# DIRECTION
Copy every one of the following items word for word, changing nothing.

Rows taken from a spatial reasoning dataset
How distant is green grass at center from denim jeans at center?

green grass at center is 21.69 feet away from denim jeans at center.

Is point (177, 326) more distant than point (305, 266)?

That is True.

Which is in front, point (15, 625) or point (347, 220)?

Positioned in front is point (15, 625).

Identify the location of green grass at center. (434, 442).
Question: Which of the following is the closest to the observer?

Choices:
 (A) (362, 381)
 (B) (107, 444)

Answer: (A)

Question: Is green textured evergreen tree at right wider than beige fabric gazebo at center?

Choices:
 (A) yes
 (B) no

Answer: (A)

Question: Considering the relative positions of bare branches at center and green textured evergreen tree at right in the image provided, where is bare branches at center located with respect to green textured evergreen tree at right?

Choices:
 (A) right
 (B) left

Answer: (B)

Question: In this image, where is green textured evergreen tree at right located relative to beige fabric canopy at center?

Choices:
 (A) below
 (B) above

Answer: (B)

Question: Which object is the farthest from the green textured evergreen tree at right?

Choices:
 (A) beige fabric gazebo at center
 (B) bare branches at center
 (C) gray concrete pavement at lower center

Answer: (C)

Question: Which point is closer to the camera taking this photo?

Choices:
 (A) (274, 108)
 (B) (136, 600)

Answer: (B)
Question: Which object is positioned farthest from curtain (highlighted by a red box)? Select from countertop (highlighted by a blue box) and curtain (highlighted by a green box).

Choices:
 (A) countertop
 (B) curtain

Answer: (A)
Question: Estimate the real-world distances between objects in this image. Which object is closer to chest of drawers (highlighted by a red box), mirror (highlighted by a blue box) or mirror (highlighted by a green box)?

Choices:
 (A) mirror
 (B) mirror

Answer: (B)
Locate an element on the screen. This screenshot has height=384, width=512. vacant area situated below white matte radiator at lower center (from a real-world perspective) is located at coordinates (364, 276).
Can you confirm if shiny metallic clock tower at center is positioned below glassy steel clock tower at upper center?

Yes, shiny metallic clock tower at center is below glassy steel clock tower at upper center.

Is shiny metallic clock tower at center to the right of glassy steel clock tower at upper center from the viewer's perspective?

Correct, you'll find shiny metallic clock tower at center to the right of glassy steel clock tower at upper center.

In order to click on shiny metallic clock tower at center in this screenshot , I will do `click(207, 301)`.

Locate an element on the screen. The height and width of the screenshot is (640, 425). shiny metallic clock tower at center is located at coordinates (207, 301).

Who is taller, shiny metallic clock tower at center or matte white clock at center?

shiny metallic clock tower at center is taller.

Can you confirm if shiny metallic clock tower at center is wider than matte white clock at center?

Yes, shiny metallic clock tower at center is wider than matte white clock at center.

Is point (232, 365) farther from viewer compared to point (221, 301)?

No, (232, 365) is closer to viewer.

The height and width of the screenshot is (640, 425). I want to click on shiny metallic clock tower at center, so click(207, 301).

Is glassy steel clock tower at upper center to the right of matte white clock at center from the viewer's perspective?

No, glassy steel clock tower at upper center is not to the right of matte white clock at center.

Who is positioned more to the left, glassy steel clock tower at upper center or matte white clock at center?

# RESULT BELOW
How distant is green grass at center from denim jeans at center?

green grass at center is 21.69 feet away from denim jeans at center.

Is point (177, 326) more distant than point (305, 266)?

That is True.

Which is in front, point (15, 625) or point (347, 220)?

Positioned in front is point (15, 625).

Identify the location of green grass at center. (434, 442).
Question: Which of the following is the closest to the observer?

Choices:
 (A) (362, 381)
 (B) (107, 444)

Answer: (A)

Question: Is green textured evergreen tree at right wider than beige fabric gazebo at center?

Choices:
 (A) yes
 (B) no

Answer: (A)

Question: Considering the relative positions of bare branches at center and green textured evergreen tree at right in the image provided, where is bare branches at center located with respect to green textured evergreen tree at right?

Choices:
 (A) right
 (B) left

Answer: (B)

Question: In this image, where is green textured evergreen tree at right located relative to beige fabric canopy at center?

Choices:
 (A) below
 (B) above

Answer: (B)

Question: Which object is the farthest from the green textured evergreen tree at right?

Choices:
 (A) beige fabric gazebo at center
 (B) bare branches at center
 (C) gray concrete pavement at lower center

Answer: (C)

Question: Which point is closer to the camera taking this photo?

Choices:
 (A) (274, 108)
 (B) (136, 600)

Answer: (B)
Question: Which object is positioned farthest from curtain (highlighted by a red box)? Select from countertop (highlighted by a blue box) and curtain (highlighted by a green box).

Choices:
 (A) countertop
 (B) curtain

Answer: (A)
Question: Estimate the real-world distances between objects in this image. Which object is closer to chest of drawers (highlighted by a red box), mirror (highlighted by a blue box) or mirror (highlighted by a green box)?

Choices:
 (A) mirror
 (B) mirror

Answer: (B)
Locate an element on the screen. This screenshot has height=384, width=512. vacant area situated below white matte radiator at lower center (from a real-world perspective) is located at coordinates (364, 276).
Can you confirm if shiny metallic clock tower at center is positioned below glassy steel clock tower at upper center?

Yes, shiny metallic clock tower at center is below glassy steel clock tower at upper center.

Is shiny metallic clock tower at center to the right of glassy steel clock tower at upper center from the viewer's perspective?

Correct, you'll find shiny metallic clock tower at center to the right of glassy steel clock tower at upper center.

In order to click on shiny metallic clock tower at center in this screenshot , I will do `click(207, 301)`.

Locate an element on the screen. The height and width of the screenshot is (640, 425). shiny metallic clock tower at center is located at coordinates (207, 301).

Who is taller, shiny metallic clock tower at center or matte white clock at center?

shiny metallic clock tower at center is taller.

Can you confirm if shiny metallic clock tower at center is wider than matte white clock at center?

Yes, shiny metallic clock tower at center is wider than matte white clock at center.

Is point (232, 365) farther from viewer compared to point (221, 301)?

No, (232, 365) is closer to viewer.

The height and width of the screenshot is (640, 425). I want to click on shiny metallic clock tower at center, so click(207, 301).

Is glassy steel clock tower at upper center to the right of matte white clock at center from the viewer's perspective?

No, glassy steel clock tower at upper center is not to the right of matte white clock at center.

Who is positioned more to the left, glassy steel clock tower at upper center or matte white clock at center?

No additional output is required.